[Scene change data]
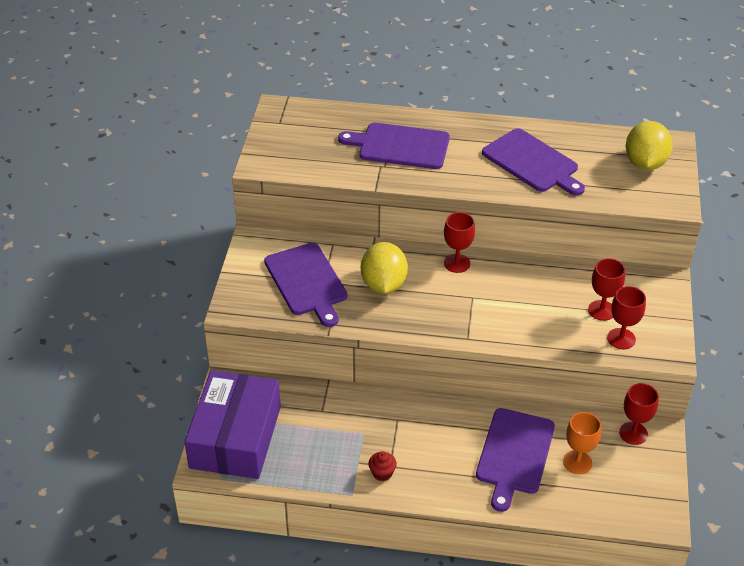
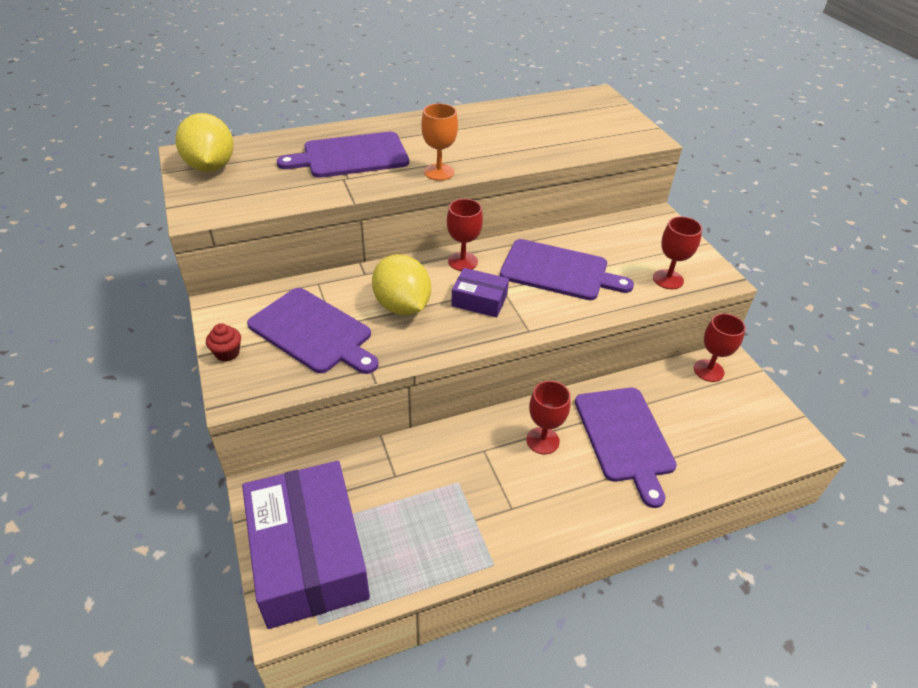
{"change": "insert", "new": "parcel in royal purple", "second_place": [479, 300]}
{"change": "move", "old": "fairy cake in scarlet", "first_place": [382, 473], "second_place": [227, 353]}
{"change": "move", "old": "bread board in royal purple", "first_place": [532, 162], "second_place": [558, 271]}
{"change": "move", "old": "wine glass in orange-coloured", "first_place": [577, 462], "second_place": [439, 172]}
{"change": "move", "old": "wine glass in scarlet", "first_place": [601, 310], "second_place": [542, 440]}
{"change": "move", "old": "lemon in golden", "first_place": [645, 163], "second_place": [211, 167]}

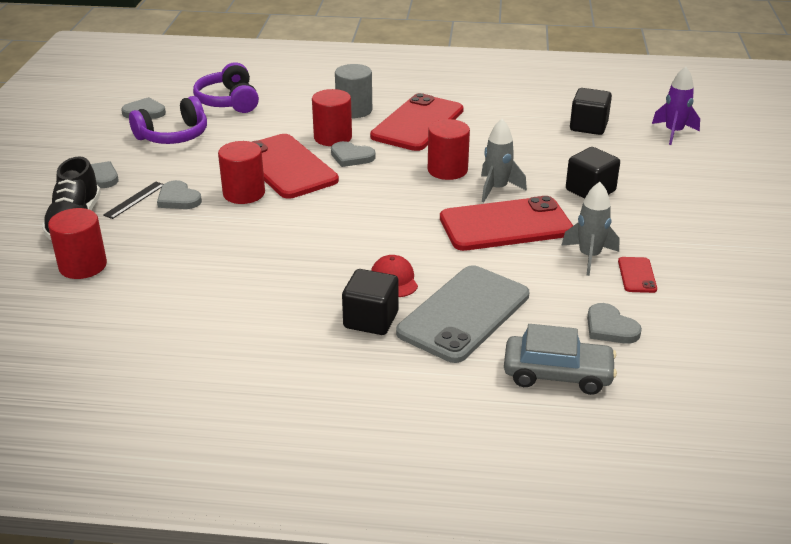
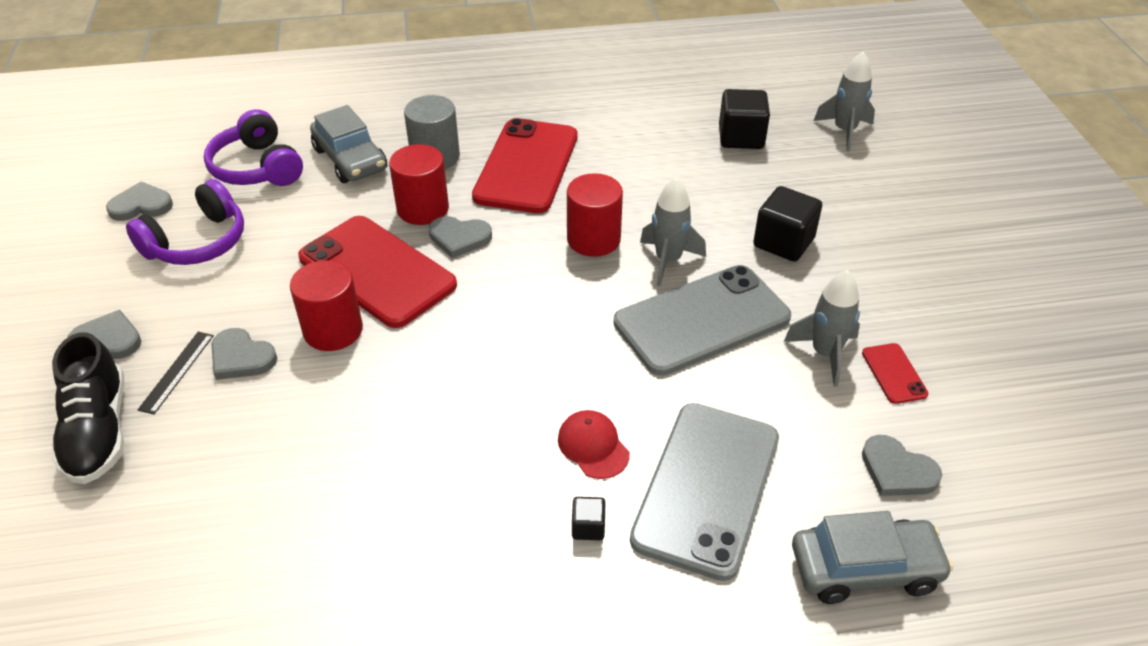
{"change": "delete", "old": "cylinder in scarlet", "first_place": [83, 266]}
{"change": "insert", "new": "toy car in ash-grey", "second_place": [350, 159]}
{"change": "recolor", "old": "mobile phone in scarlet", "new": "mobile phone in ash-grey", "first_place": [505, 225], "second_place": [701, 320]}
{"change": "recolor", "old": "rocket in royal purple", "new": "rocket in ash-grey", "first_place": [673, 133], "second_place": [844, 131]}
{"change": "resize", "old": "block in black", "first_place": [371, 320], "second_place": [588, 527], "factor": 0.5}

== Problem requirements ==
Print every record above exactly as written, leaving out the pictures.

== Written answer ==
{"change": "insert", "new": "parcel in royal purple", "second_place": [479, 300]}
{"change": "move", "old": "fairy cake in scarlet", "first_place": [382, 473], "second_place": [227, 353]}
{"change": "move", "old": "bread board in royal purple", "first_place": [532, 162], "second_place": [558, 271]}
{"change": "move", "old": "wine glass in orange-coloured", "first_place": [577, 462], "second_place": [439, 172]}
{"change": "move", "old": "wine glass in scarlet", "first_place": [601, 310], "second_place": [542, 440]}
{"change": "move", "old": "lemon in golden", "first_place": [645, 163], "second_place": [211, 167]}

{"change": "delete", "old": "cylinder in scarlet", "first_place": [83, 266]}
{"change": "insert", "new": "toy car in ash-grey", "second_place": [350, 159]}
{"change": "recolor", "old": "mobile phone in scarlet", "new": "mobile phone in ash-grey", "first_place": [505, 225], "second_place": [701, 320]}
{"change": "recolor", "old": "rocket in royal purple", "new": "rocket in ash-grey", "first_place": [673, 133], "second_place": [844, 131]}
{"change": "resize", "old": "block in black", "first_place": [371, 320], "second_place": [588, 527], "factor": 0.5}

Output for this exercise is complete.